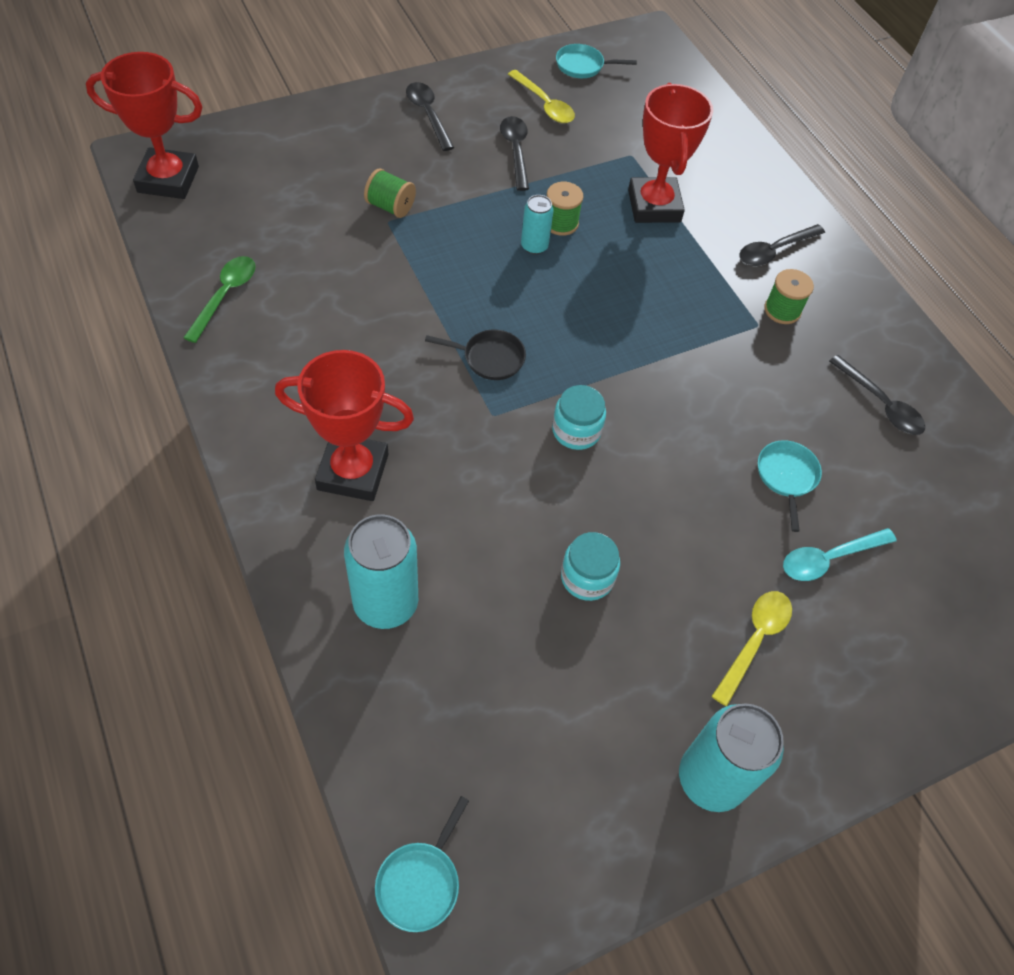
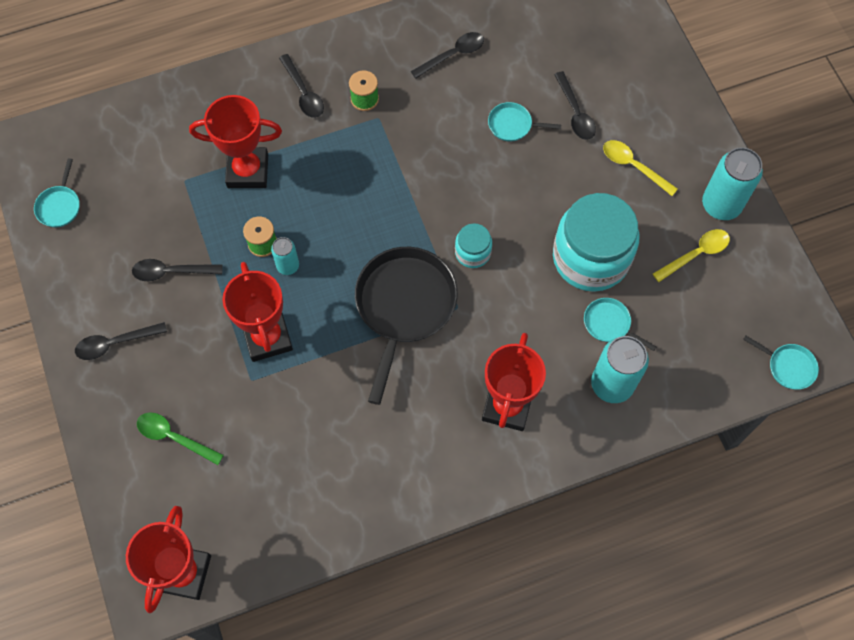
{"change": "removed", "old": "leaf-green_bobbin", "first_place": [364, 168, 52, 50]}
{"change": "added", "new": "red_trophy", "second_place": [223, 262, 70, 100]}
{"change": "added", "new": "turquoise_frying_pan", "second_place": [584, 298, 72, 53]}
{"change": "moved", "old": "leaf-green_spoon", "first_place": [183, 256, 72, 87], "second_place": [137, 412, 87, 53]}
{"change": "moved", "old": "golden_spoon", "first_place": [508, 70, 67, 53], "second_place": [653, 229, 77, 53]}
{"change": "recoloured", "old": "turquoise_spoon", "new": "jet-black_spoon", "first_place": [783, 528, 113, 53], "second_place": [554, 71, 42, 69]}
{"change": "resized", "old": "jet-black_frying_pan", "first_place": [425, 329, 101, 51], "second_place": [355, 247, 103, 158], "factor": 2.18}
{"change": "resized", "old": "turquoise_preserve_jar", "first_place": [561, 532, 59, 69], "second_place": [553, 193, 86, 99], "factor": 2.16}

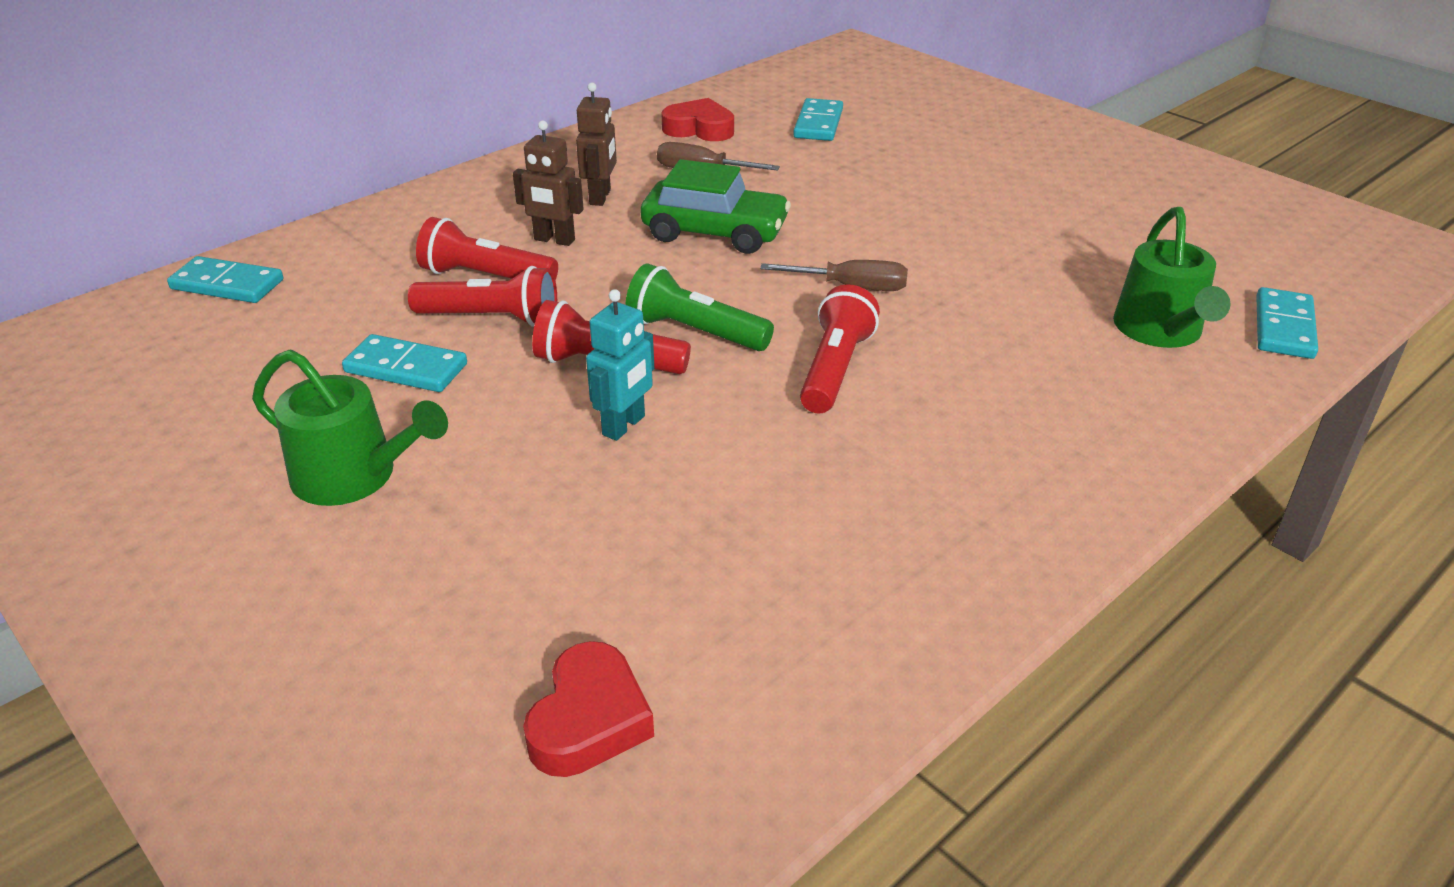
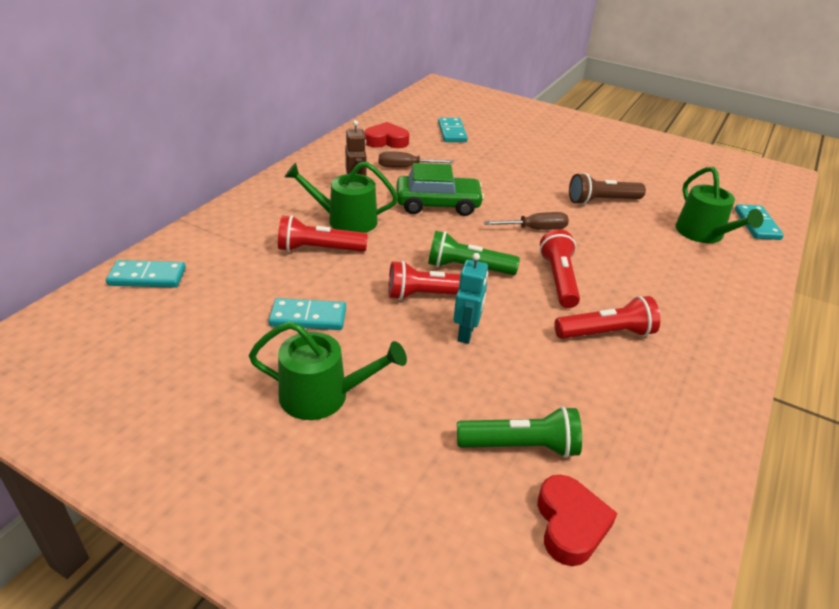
{"change": "added", "new": "leaf-green_pocket_torch", "second_place": [457, 406, 125, 52]}
{"change": "added", "new": "russet_pocket_torch", "second_place": [569, 173, 77, 32]}
{"change": "moved", "old": "red_pocket_torch", "first_place": [408, 266, 149, 61], "second_place": [554, 296, 106, 43]}
{"change": "replaced", "old": "russet_toy_robot", "new": "leaf-green_sprinkling_can", "first_place": [513, 120, 71, 126], "second_place": [285, 162, 113, 71]}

+--

Would you retype the entries above in full, exactly as written, minus the pictures?

{"change": "removed", "old": "leaf-green_bobbin", "first_place": [364, 168, 52, 50]}
{"change": "added", "new": "red_trophy", "second_place": [223, 262, 70, 100]}
{"change": "added", "new": "turquoise_frying_pan", "second_place": [584, 298, 72, 53]}
{"change": "moved", "old": "leaf-green_spoon", "first_place": [183, 256, 72, 87], "second_place": [137, 412, 87, 53]}
{"change": "moved", "old": "golden_spoon", "first_place": [508, 70, 67, 53], "second_place": [653, 229, 77, 53]}
{"change": "recoloured", "old": "turquoise_spoon", "new": "jet-black_spoon", "first_place": [783, 528, 113, 53], "second_place": [554, 71, 42, 69]}
{"change": "resized", "old": "jet-black_frying_pan", "first_place": [425, 329, 101, 51], "second_place": [355, 247, 103, 158], "factor": 2.18}
{"change": "resized", "old": "turquoise_preserve_jar", "first_place": [561, 532, 59, 69], "second_place": [553, 193, 86, 99], "factor": 2.16}

{"change": "added", "new": "leaf-green_pocket_torch", "second_place": [457, 406, 125, 52]}
{"change": "added", "new": "russet_pocket_torch", "second_place": [569, 173, 77, 32]}
{"change": "moved", "old": "red_pocket_torch", "first_place": [408, 266, 149, 61], "second_place": [554, 296, 106, 43]}
{"change": "replaced", "old": "russet_toy_robot", "new": "leaf-green_sprinkling_can", "first_place": [513, 120, 71, 126], "second_place": [285, 162, 113, 71]}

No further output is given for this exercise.